----- Provided entries -----
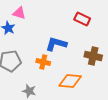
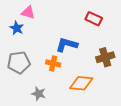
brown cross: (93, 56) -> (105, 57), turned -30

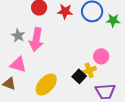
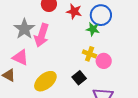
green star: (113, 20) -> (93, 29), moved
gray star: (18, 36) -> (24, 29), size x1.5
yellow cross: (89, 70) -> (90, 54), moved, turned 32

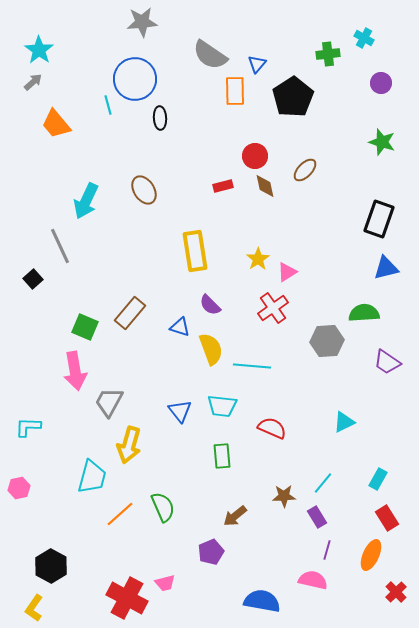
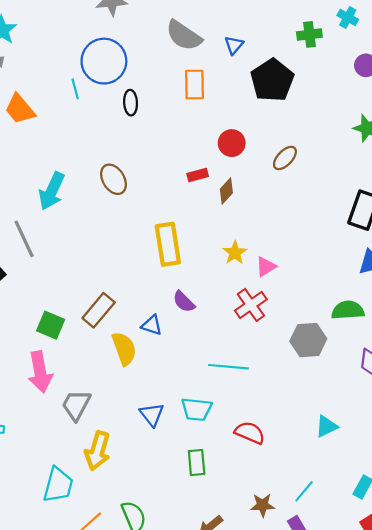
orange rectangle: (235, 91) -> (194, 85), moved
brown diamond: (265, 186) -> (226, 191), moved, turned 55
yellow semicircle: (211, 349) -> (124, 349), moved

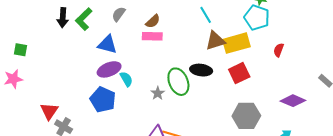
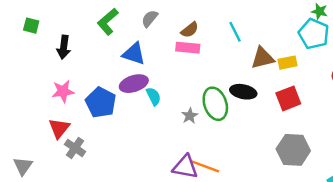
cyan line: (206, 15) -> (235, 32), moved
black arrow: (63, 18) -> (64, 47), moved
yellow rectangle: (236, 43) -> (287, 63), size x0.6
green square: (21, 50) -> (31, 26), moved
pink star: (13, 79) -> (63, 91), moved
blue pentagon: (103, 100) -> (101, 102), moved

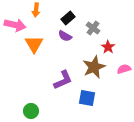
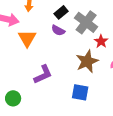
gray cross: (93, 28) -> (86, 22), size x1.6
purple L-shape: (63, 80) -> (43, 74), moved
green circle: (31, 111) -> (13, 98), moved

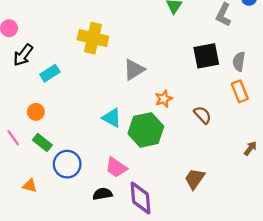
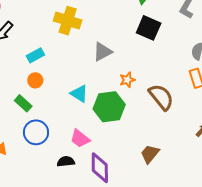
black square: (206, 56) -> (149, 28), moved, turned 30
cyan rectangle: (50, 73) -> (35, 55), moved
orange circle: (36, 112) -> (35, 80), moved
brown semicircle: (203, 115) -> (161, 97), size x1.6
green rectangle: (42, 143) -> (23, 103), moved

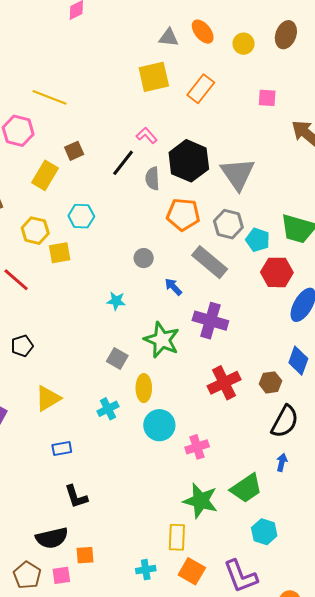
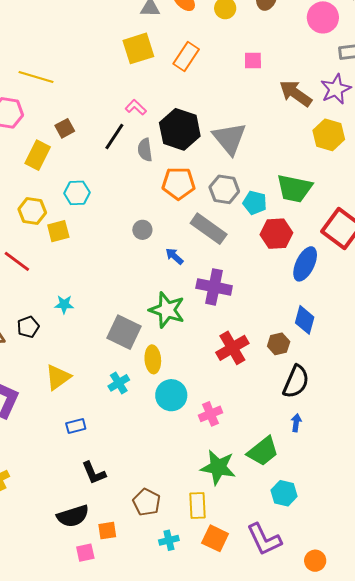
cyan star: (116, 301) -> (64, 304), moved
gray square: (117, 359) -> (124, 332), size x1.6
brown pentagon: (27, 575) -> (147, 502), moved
-----
## Task to complete
Beginning at the line above that contains "yellow rectangle: (236, 43)", repeat each line exactly through the one that contains "purple L-shape: (63, 80) -> (43, 74), moved", and leave out the pictures.

## Answer area
yellow rectangle: (236, 43) -> (287, 63), size x0.6
green square: (21, 50) -> (31, 26), moved
pink star: (13, 79) -> (63, 91), moved
blue pentagon: (103, 100) -> (101, 102), moved

gray cross: (93, 28) -> (86, 22), size x1.6
purple L-shape: (63, 80) -> (43, 74), moved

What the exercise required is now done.